• SUPPLIED RECORDS
──────
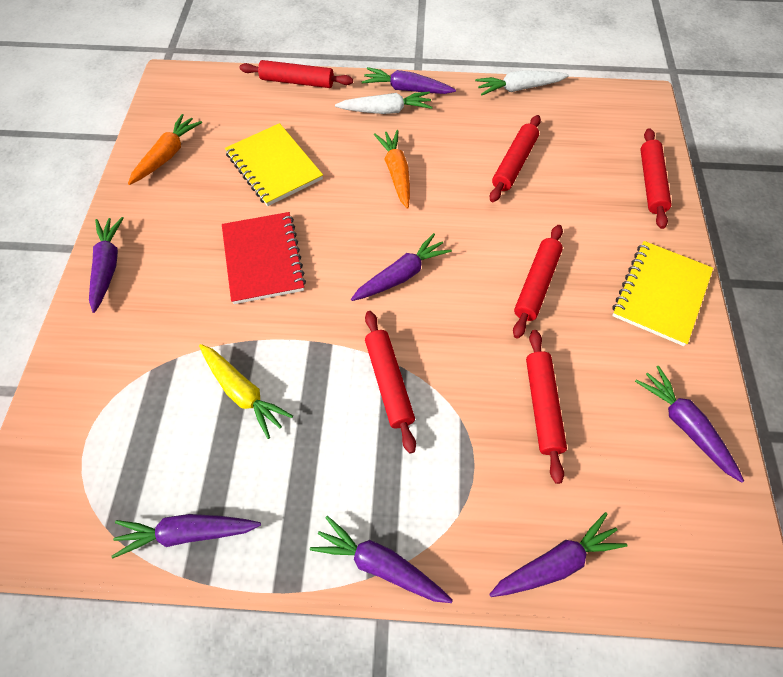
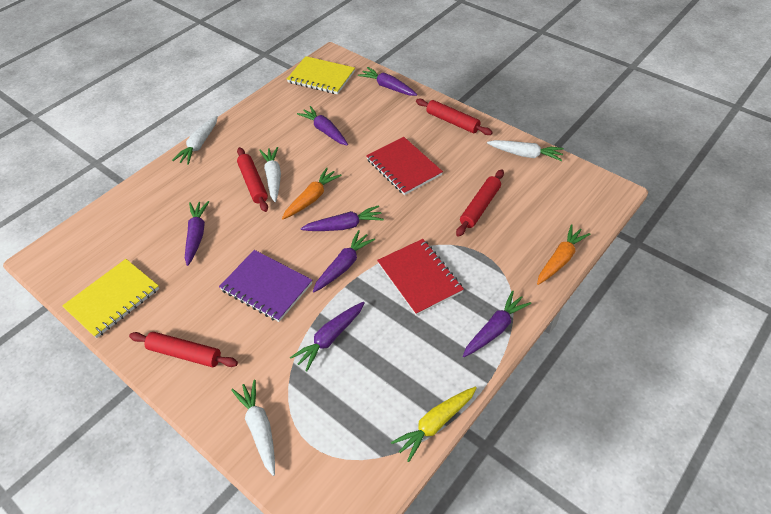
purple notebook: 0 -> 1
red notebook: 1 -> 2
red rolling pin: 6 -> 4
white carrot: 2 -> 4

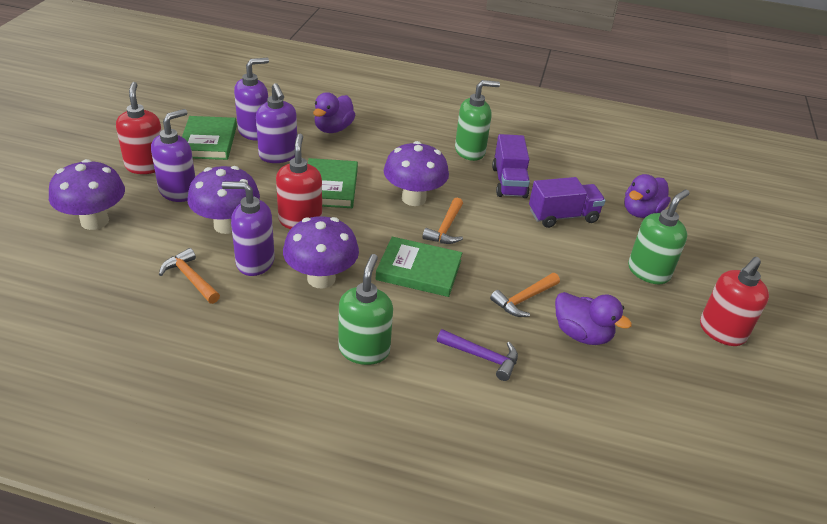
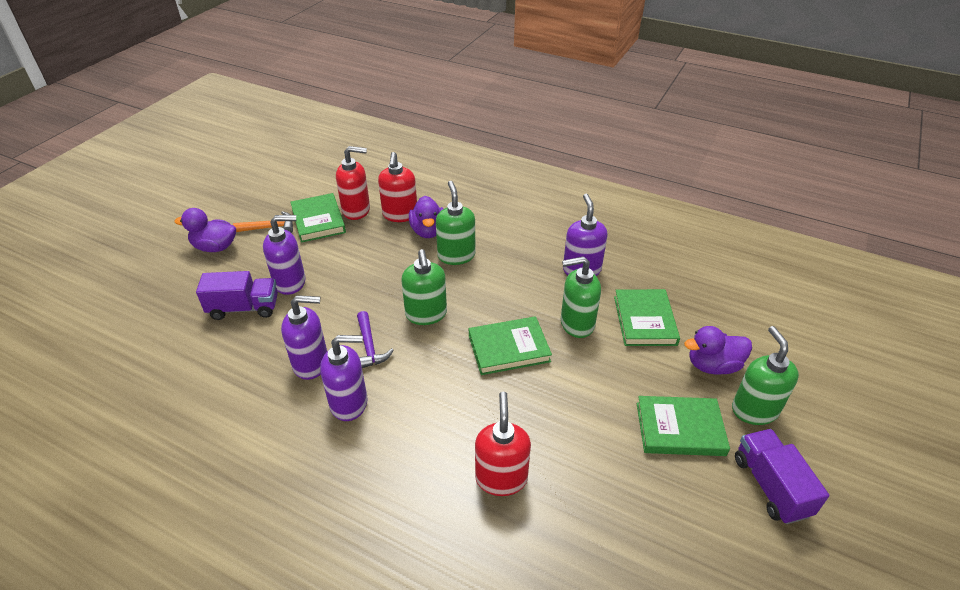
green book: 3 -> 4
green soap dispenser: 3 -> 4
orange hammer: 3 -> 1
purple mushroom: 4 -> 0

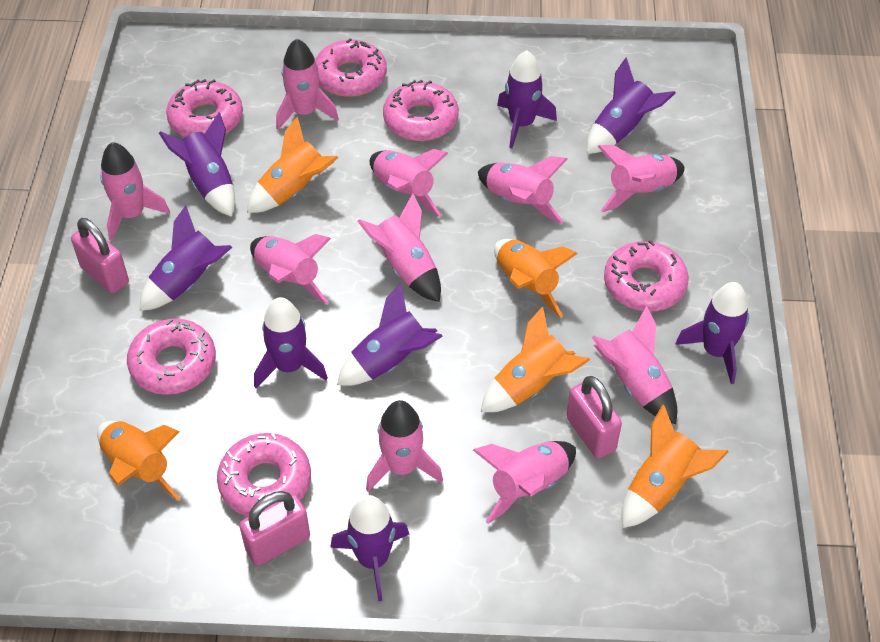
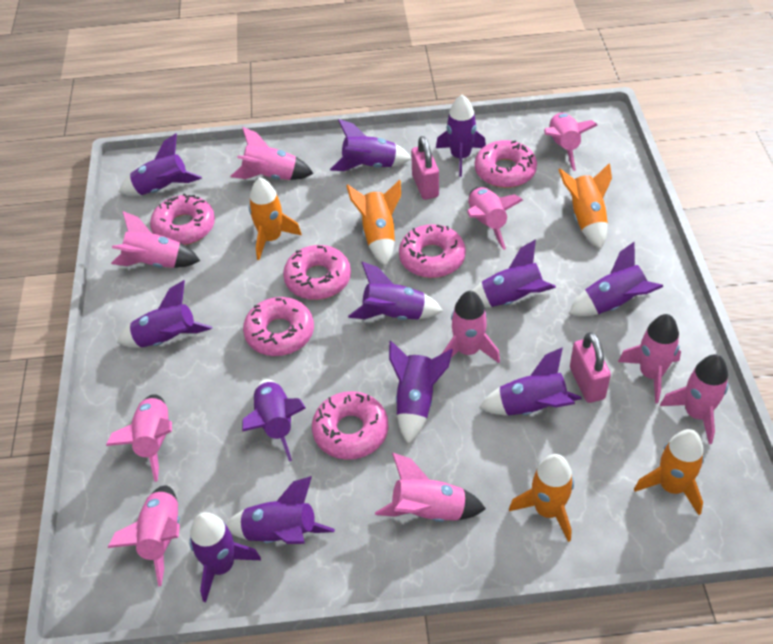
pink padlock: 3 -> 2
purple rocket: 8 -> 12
──────
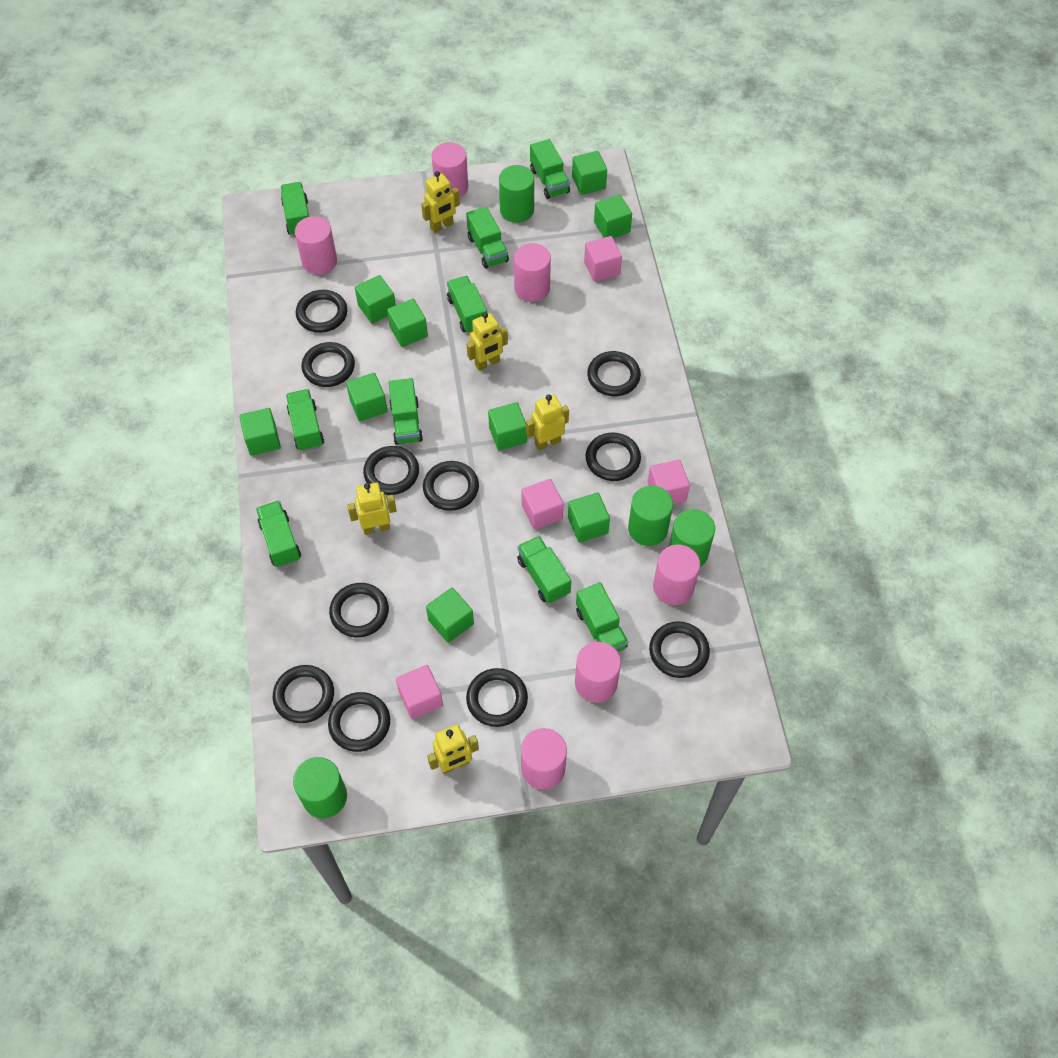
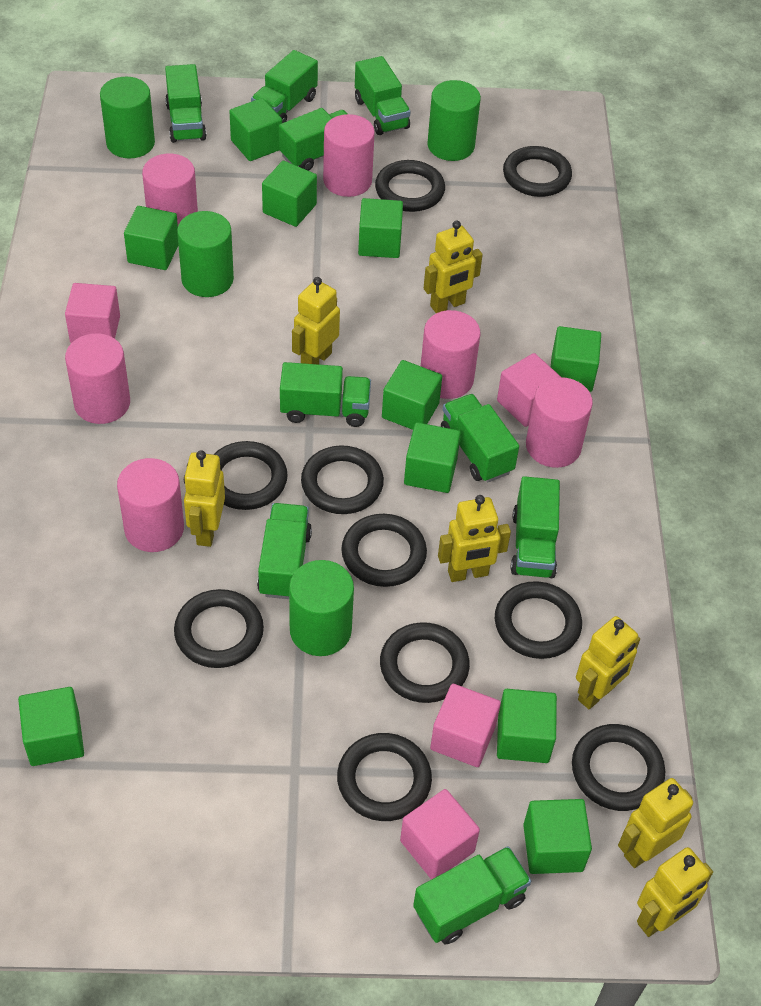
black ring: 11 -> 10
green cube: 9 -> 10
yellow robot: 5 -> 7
──────
• WORK INSTRUCTIONS
Working through the records, copy each line in which the word "green" appears.

• SOLUTION TO THIS PROBLEM
green book: 3 -> 4
green soap dispenser: 3 -> 4
green cube: 9 -> 10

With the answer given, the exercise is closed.